GIVEN RECORDS:
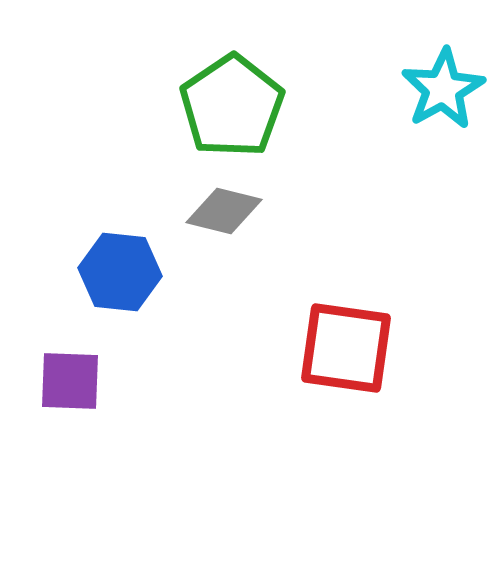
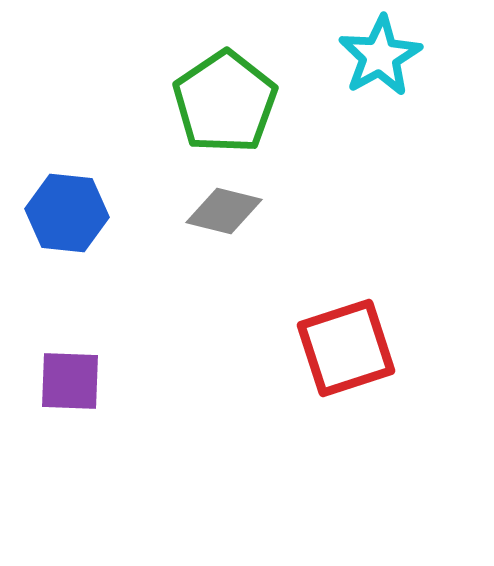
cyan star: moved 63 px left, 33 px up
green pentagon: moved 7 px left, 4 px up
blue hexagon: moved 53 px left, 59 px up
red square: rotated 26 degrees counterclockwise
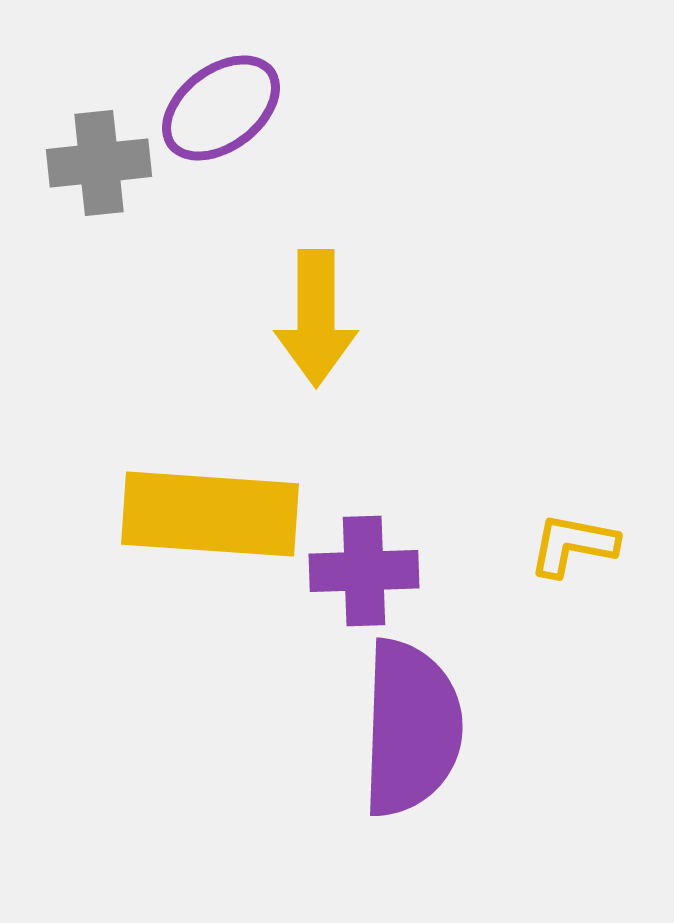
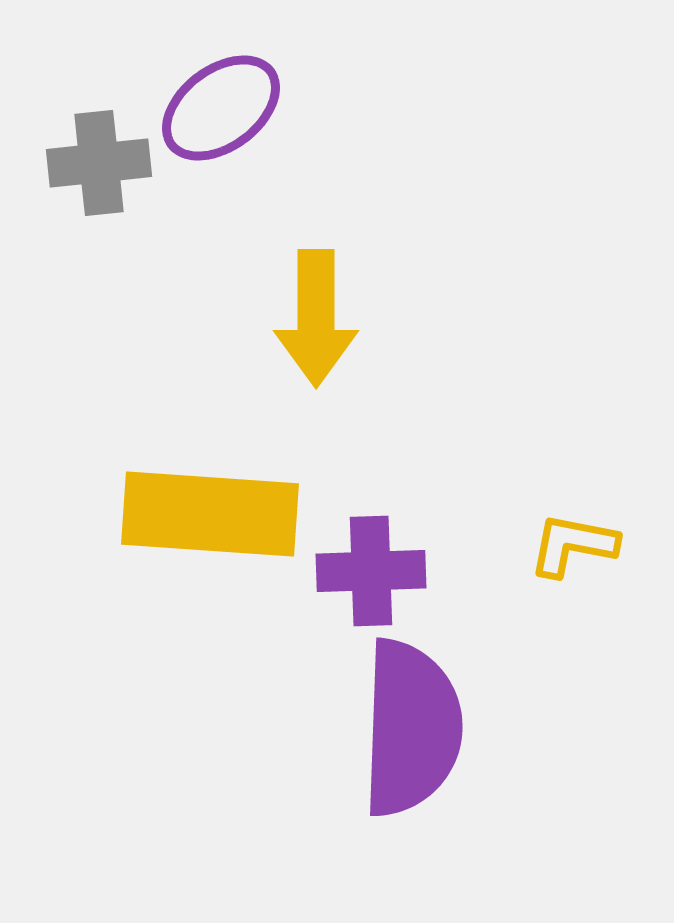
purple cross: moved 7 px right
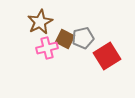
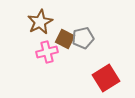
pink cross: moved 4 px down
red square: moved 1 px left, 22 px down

EXERCISE BRIEF: Each entry above should be restated word for word, though no picture may appear in the copy.

WRITTEN RESPONSE:
cyan star: moved 63 px left, 33 px up
green pentagon: moved 7 px left, 4 px up
blue hexagon: moved 53 px left, 59 px up
red square: rotated 26 degrees counterclockwise
purple cross: moved 7 px right
pink cross: moved 4 px down
red square: moved 1 px left, 22 px down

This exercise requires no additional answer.